#### [EXERCISE AIM]
Where a picture appears, leave it out, and print the rest of the records as they are.

◇ ◇ ◇ ◇ ◇ ◇ ◇

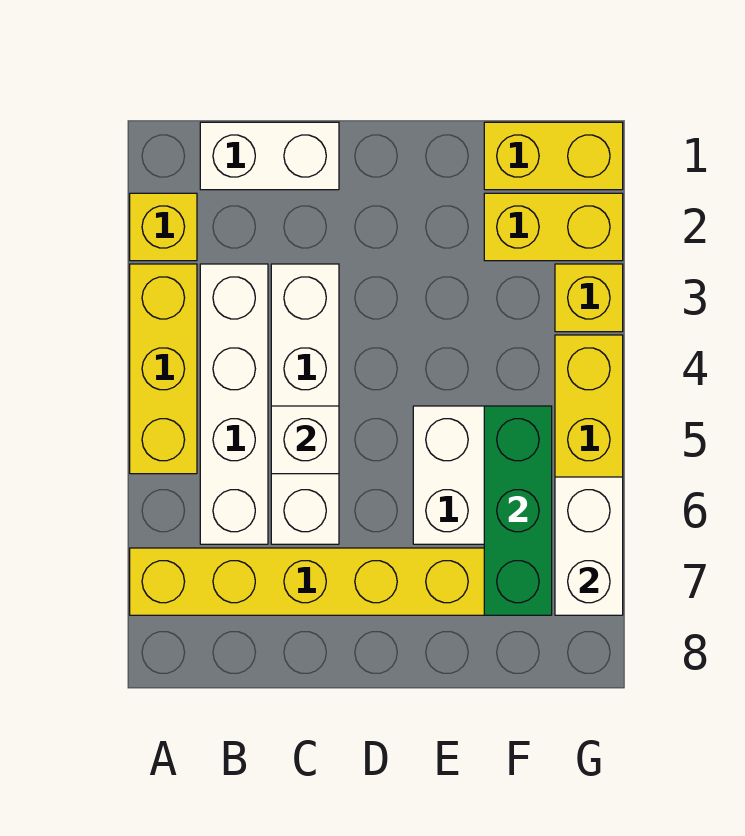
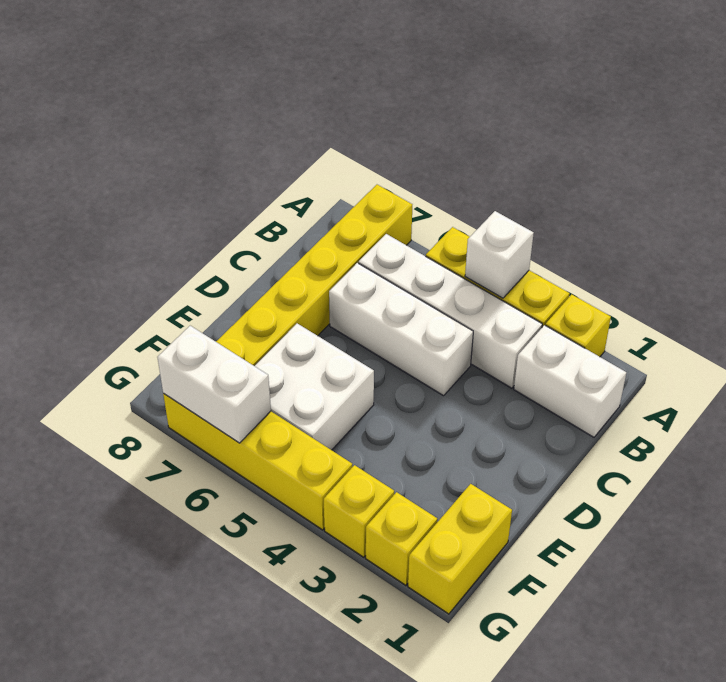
white brick B1:C1 level 1 -> white brick B1:B2 level 1
white brick C3:C6 level 1 -> white brick C4:C6 level 1
white brick C5 level 2 -> white brick A4 level 2
yellow brick F2:G2 level 1 -> yellow brick G2 level 1
green brick F5:F7 level 2 -> none

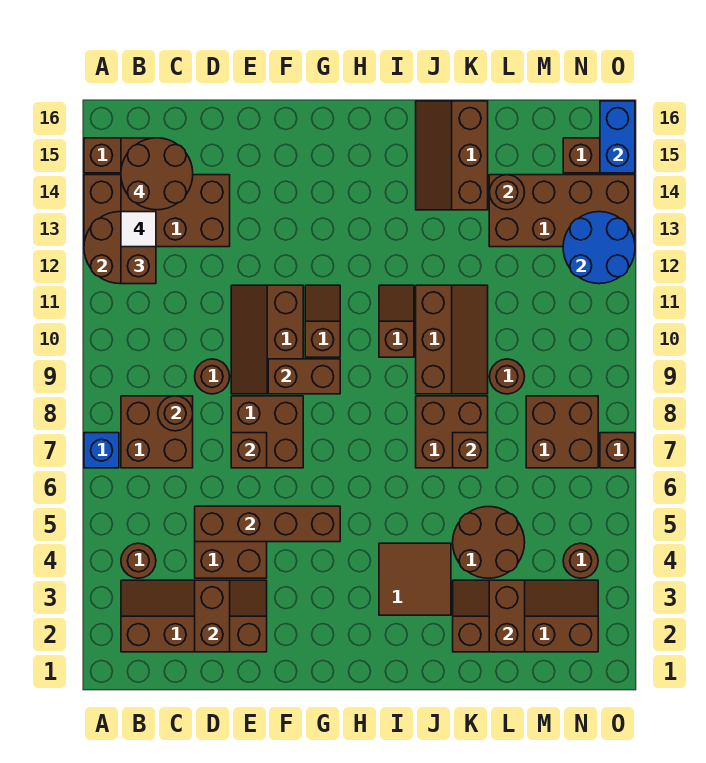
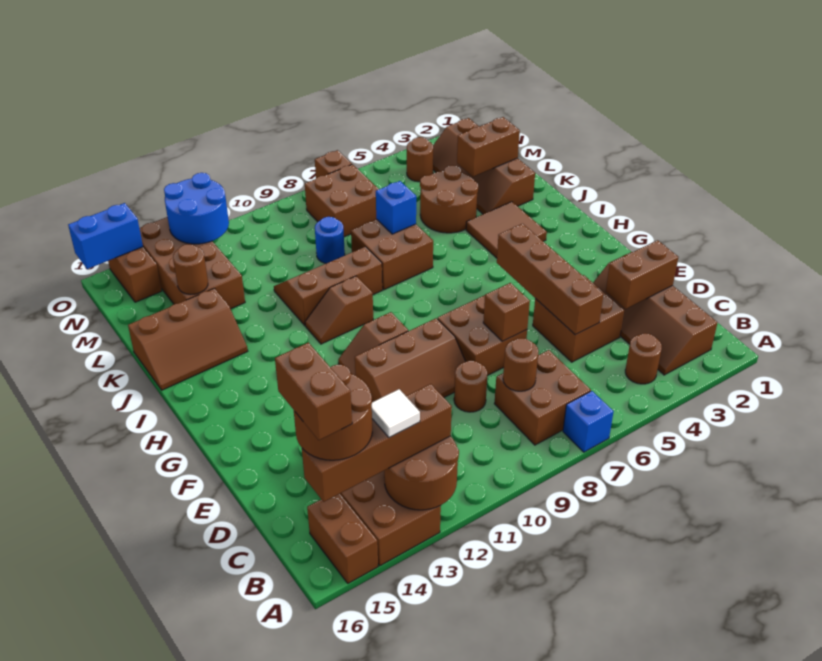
brown brick F9:G9 level 2 -> brown brick B15:C15 level 5
brown brick K7 level 2 -> blue brick K7 level 2
brown round brick L9 level 1 -> blue round brick L9 level 1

◇ ◇ ◇ ◇ ◇ ◇ ◇

#### [REPLY TO THE EXERCISE]
white brick B1:C1 level 1 -> white brick B1:B2 level 1
white brick C3:C6 level 1 -> white brick C4:C6 level 1
white brick C5 level 2 -> white brick A4 level 2
yellow brick F2:G2 level 1 -> yellow brick G2 level 1
green brick F5:F7 level 2 -> none

brown brick F9:G9 level 2 -> brown brick B15:C15 level 5
brown brick K7 level 2 -> blue brick K7 level 2
brown round brick L9 level 1 -> blue round brick L9 level 1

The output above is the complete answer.